# [Records for the task]
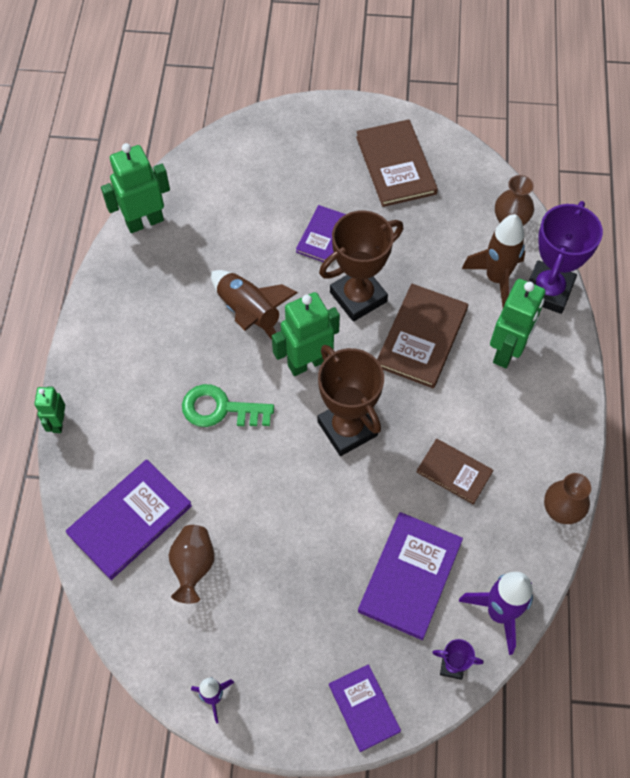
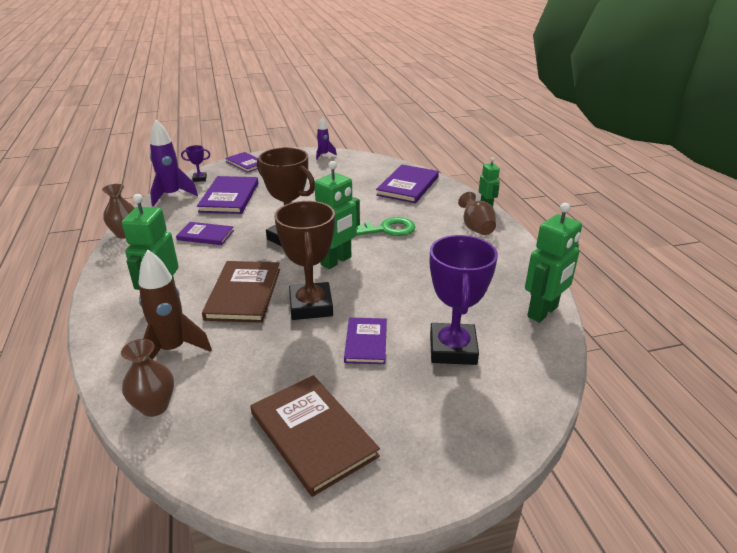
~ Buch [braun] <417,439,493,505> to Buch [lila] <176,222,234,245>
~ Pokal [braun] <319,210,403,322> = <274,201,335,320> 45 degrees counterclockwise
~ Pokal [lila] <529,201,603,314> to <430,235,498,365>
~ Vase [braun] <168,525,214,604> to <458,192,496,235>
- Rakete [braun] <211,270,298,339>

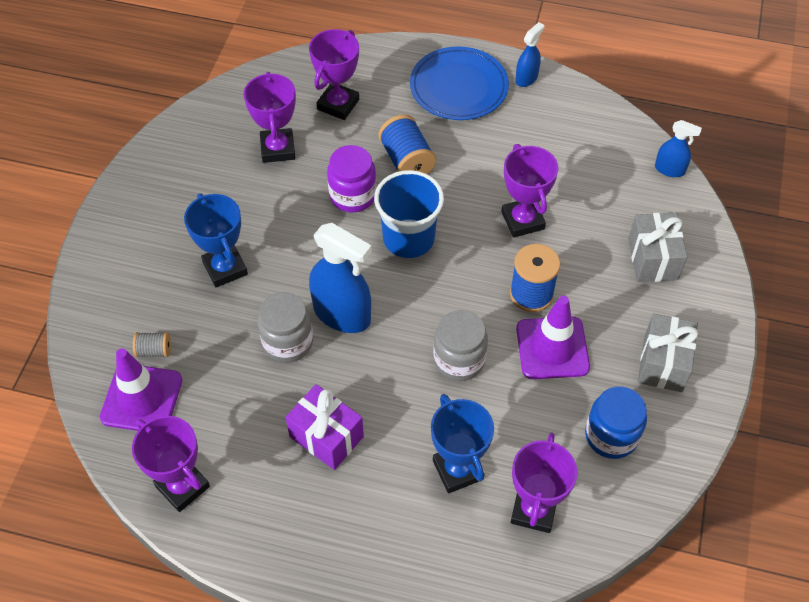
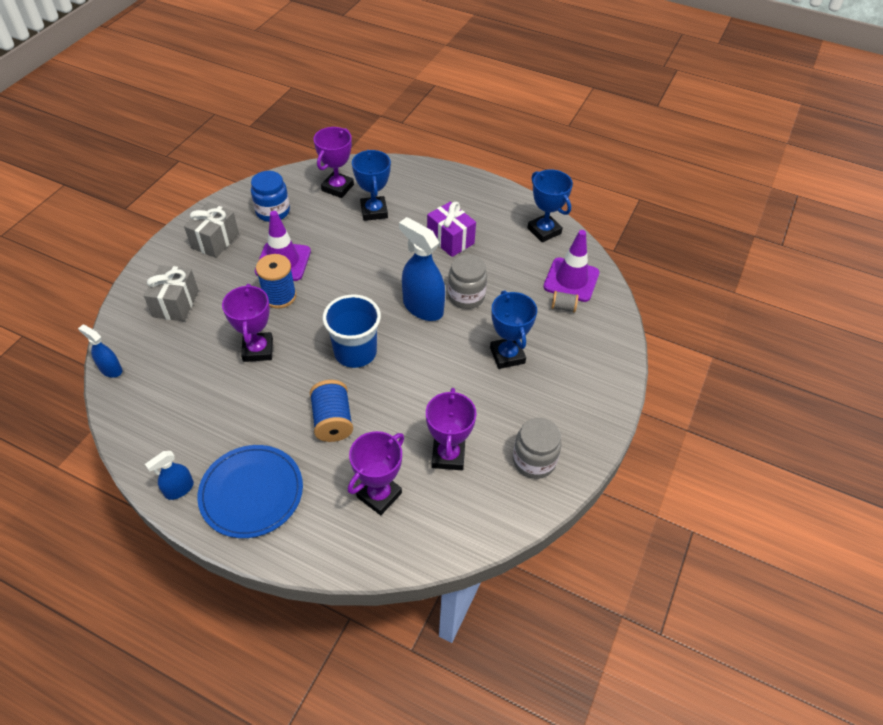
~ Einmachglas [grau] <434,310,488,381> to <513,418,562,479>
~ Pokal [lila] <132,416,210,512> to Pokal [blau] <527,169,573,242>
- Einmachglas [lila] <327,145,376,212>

# [Activity]
From the line holding "- Rakete [braun] <211,270,298,339>" through the last line of the material above, each line should be written out exactly, both included; omit the pictures.

# [Solution to this problem]
- Rakete [braun] <211,270,298,339>

~ Einmachglas [grau] <434,310,488,381> to <513,418,562,479>
~ Pokal [lila] <132,416,210,512> to Pokal [blau] <527,169,573,242>
- Einmachglas [lila] <327,145,376,212>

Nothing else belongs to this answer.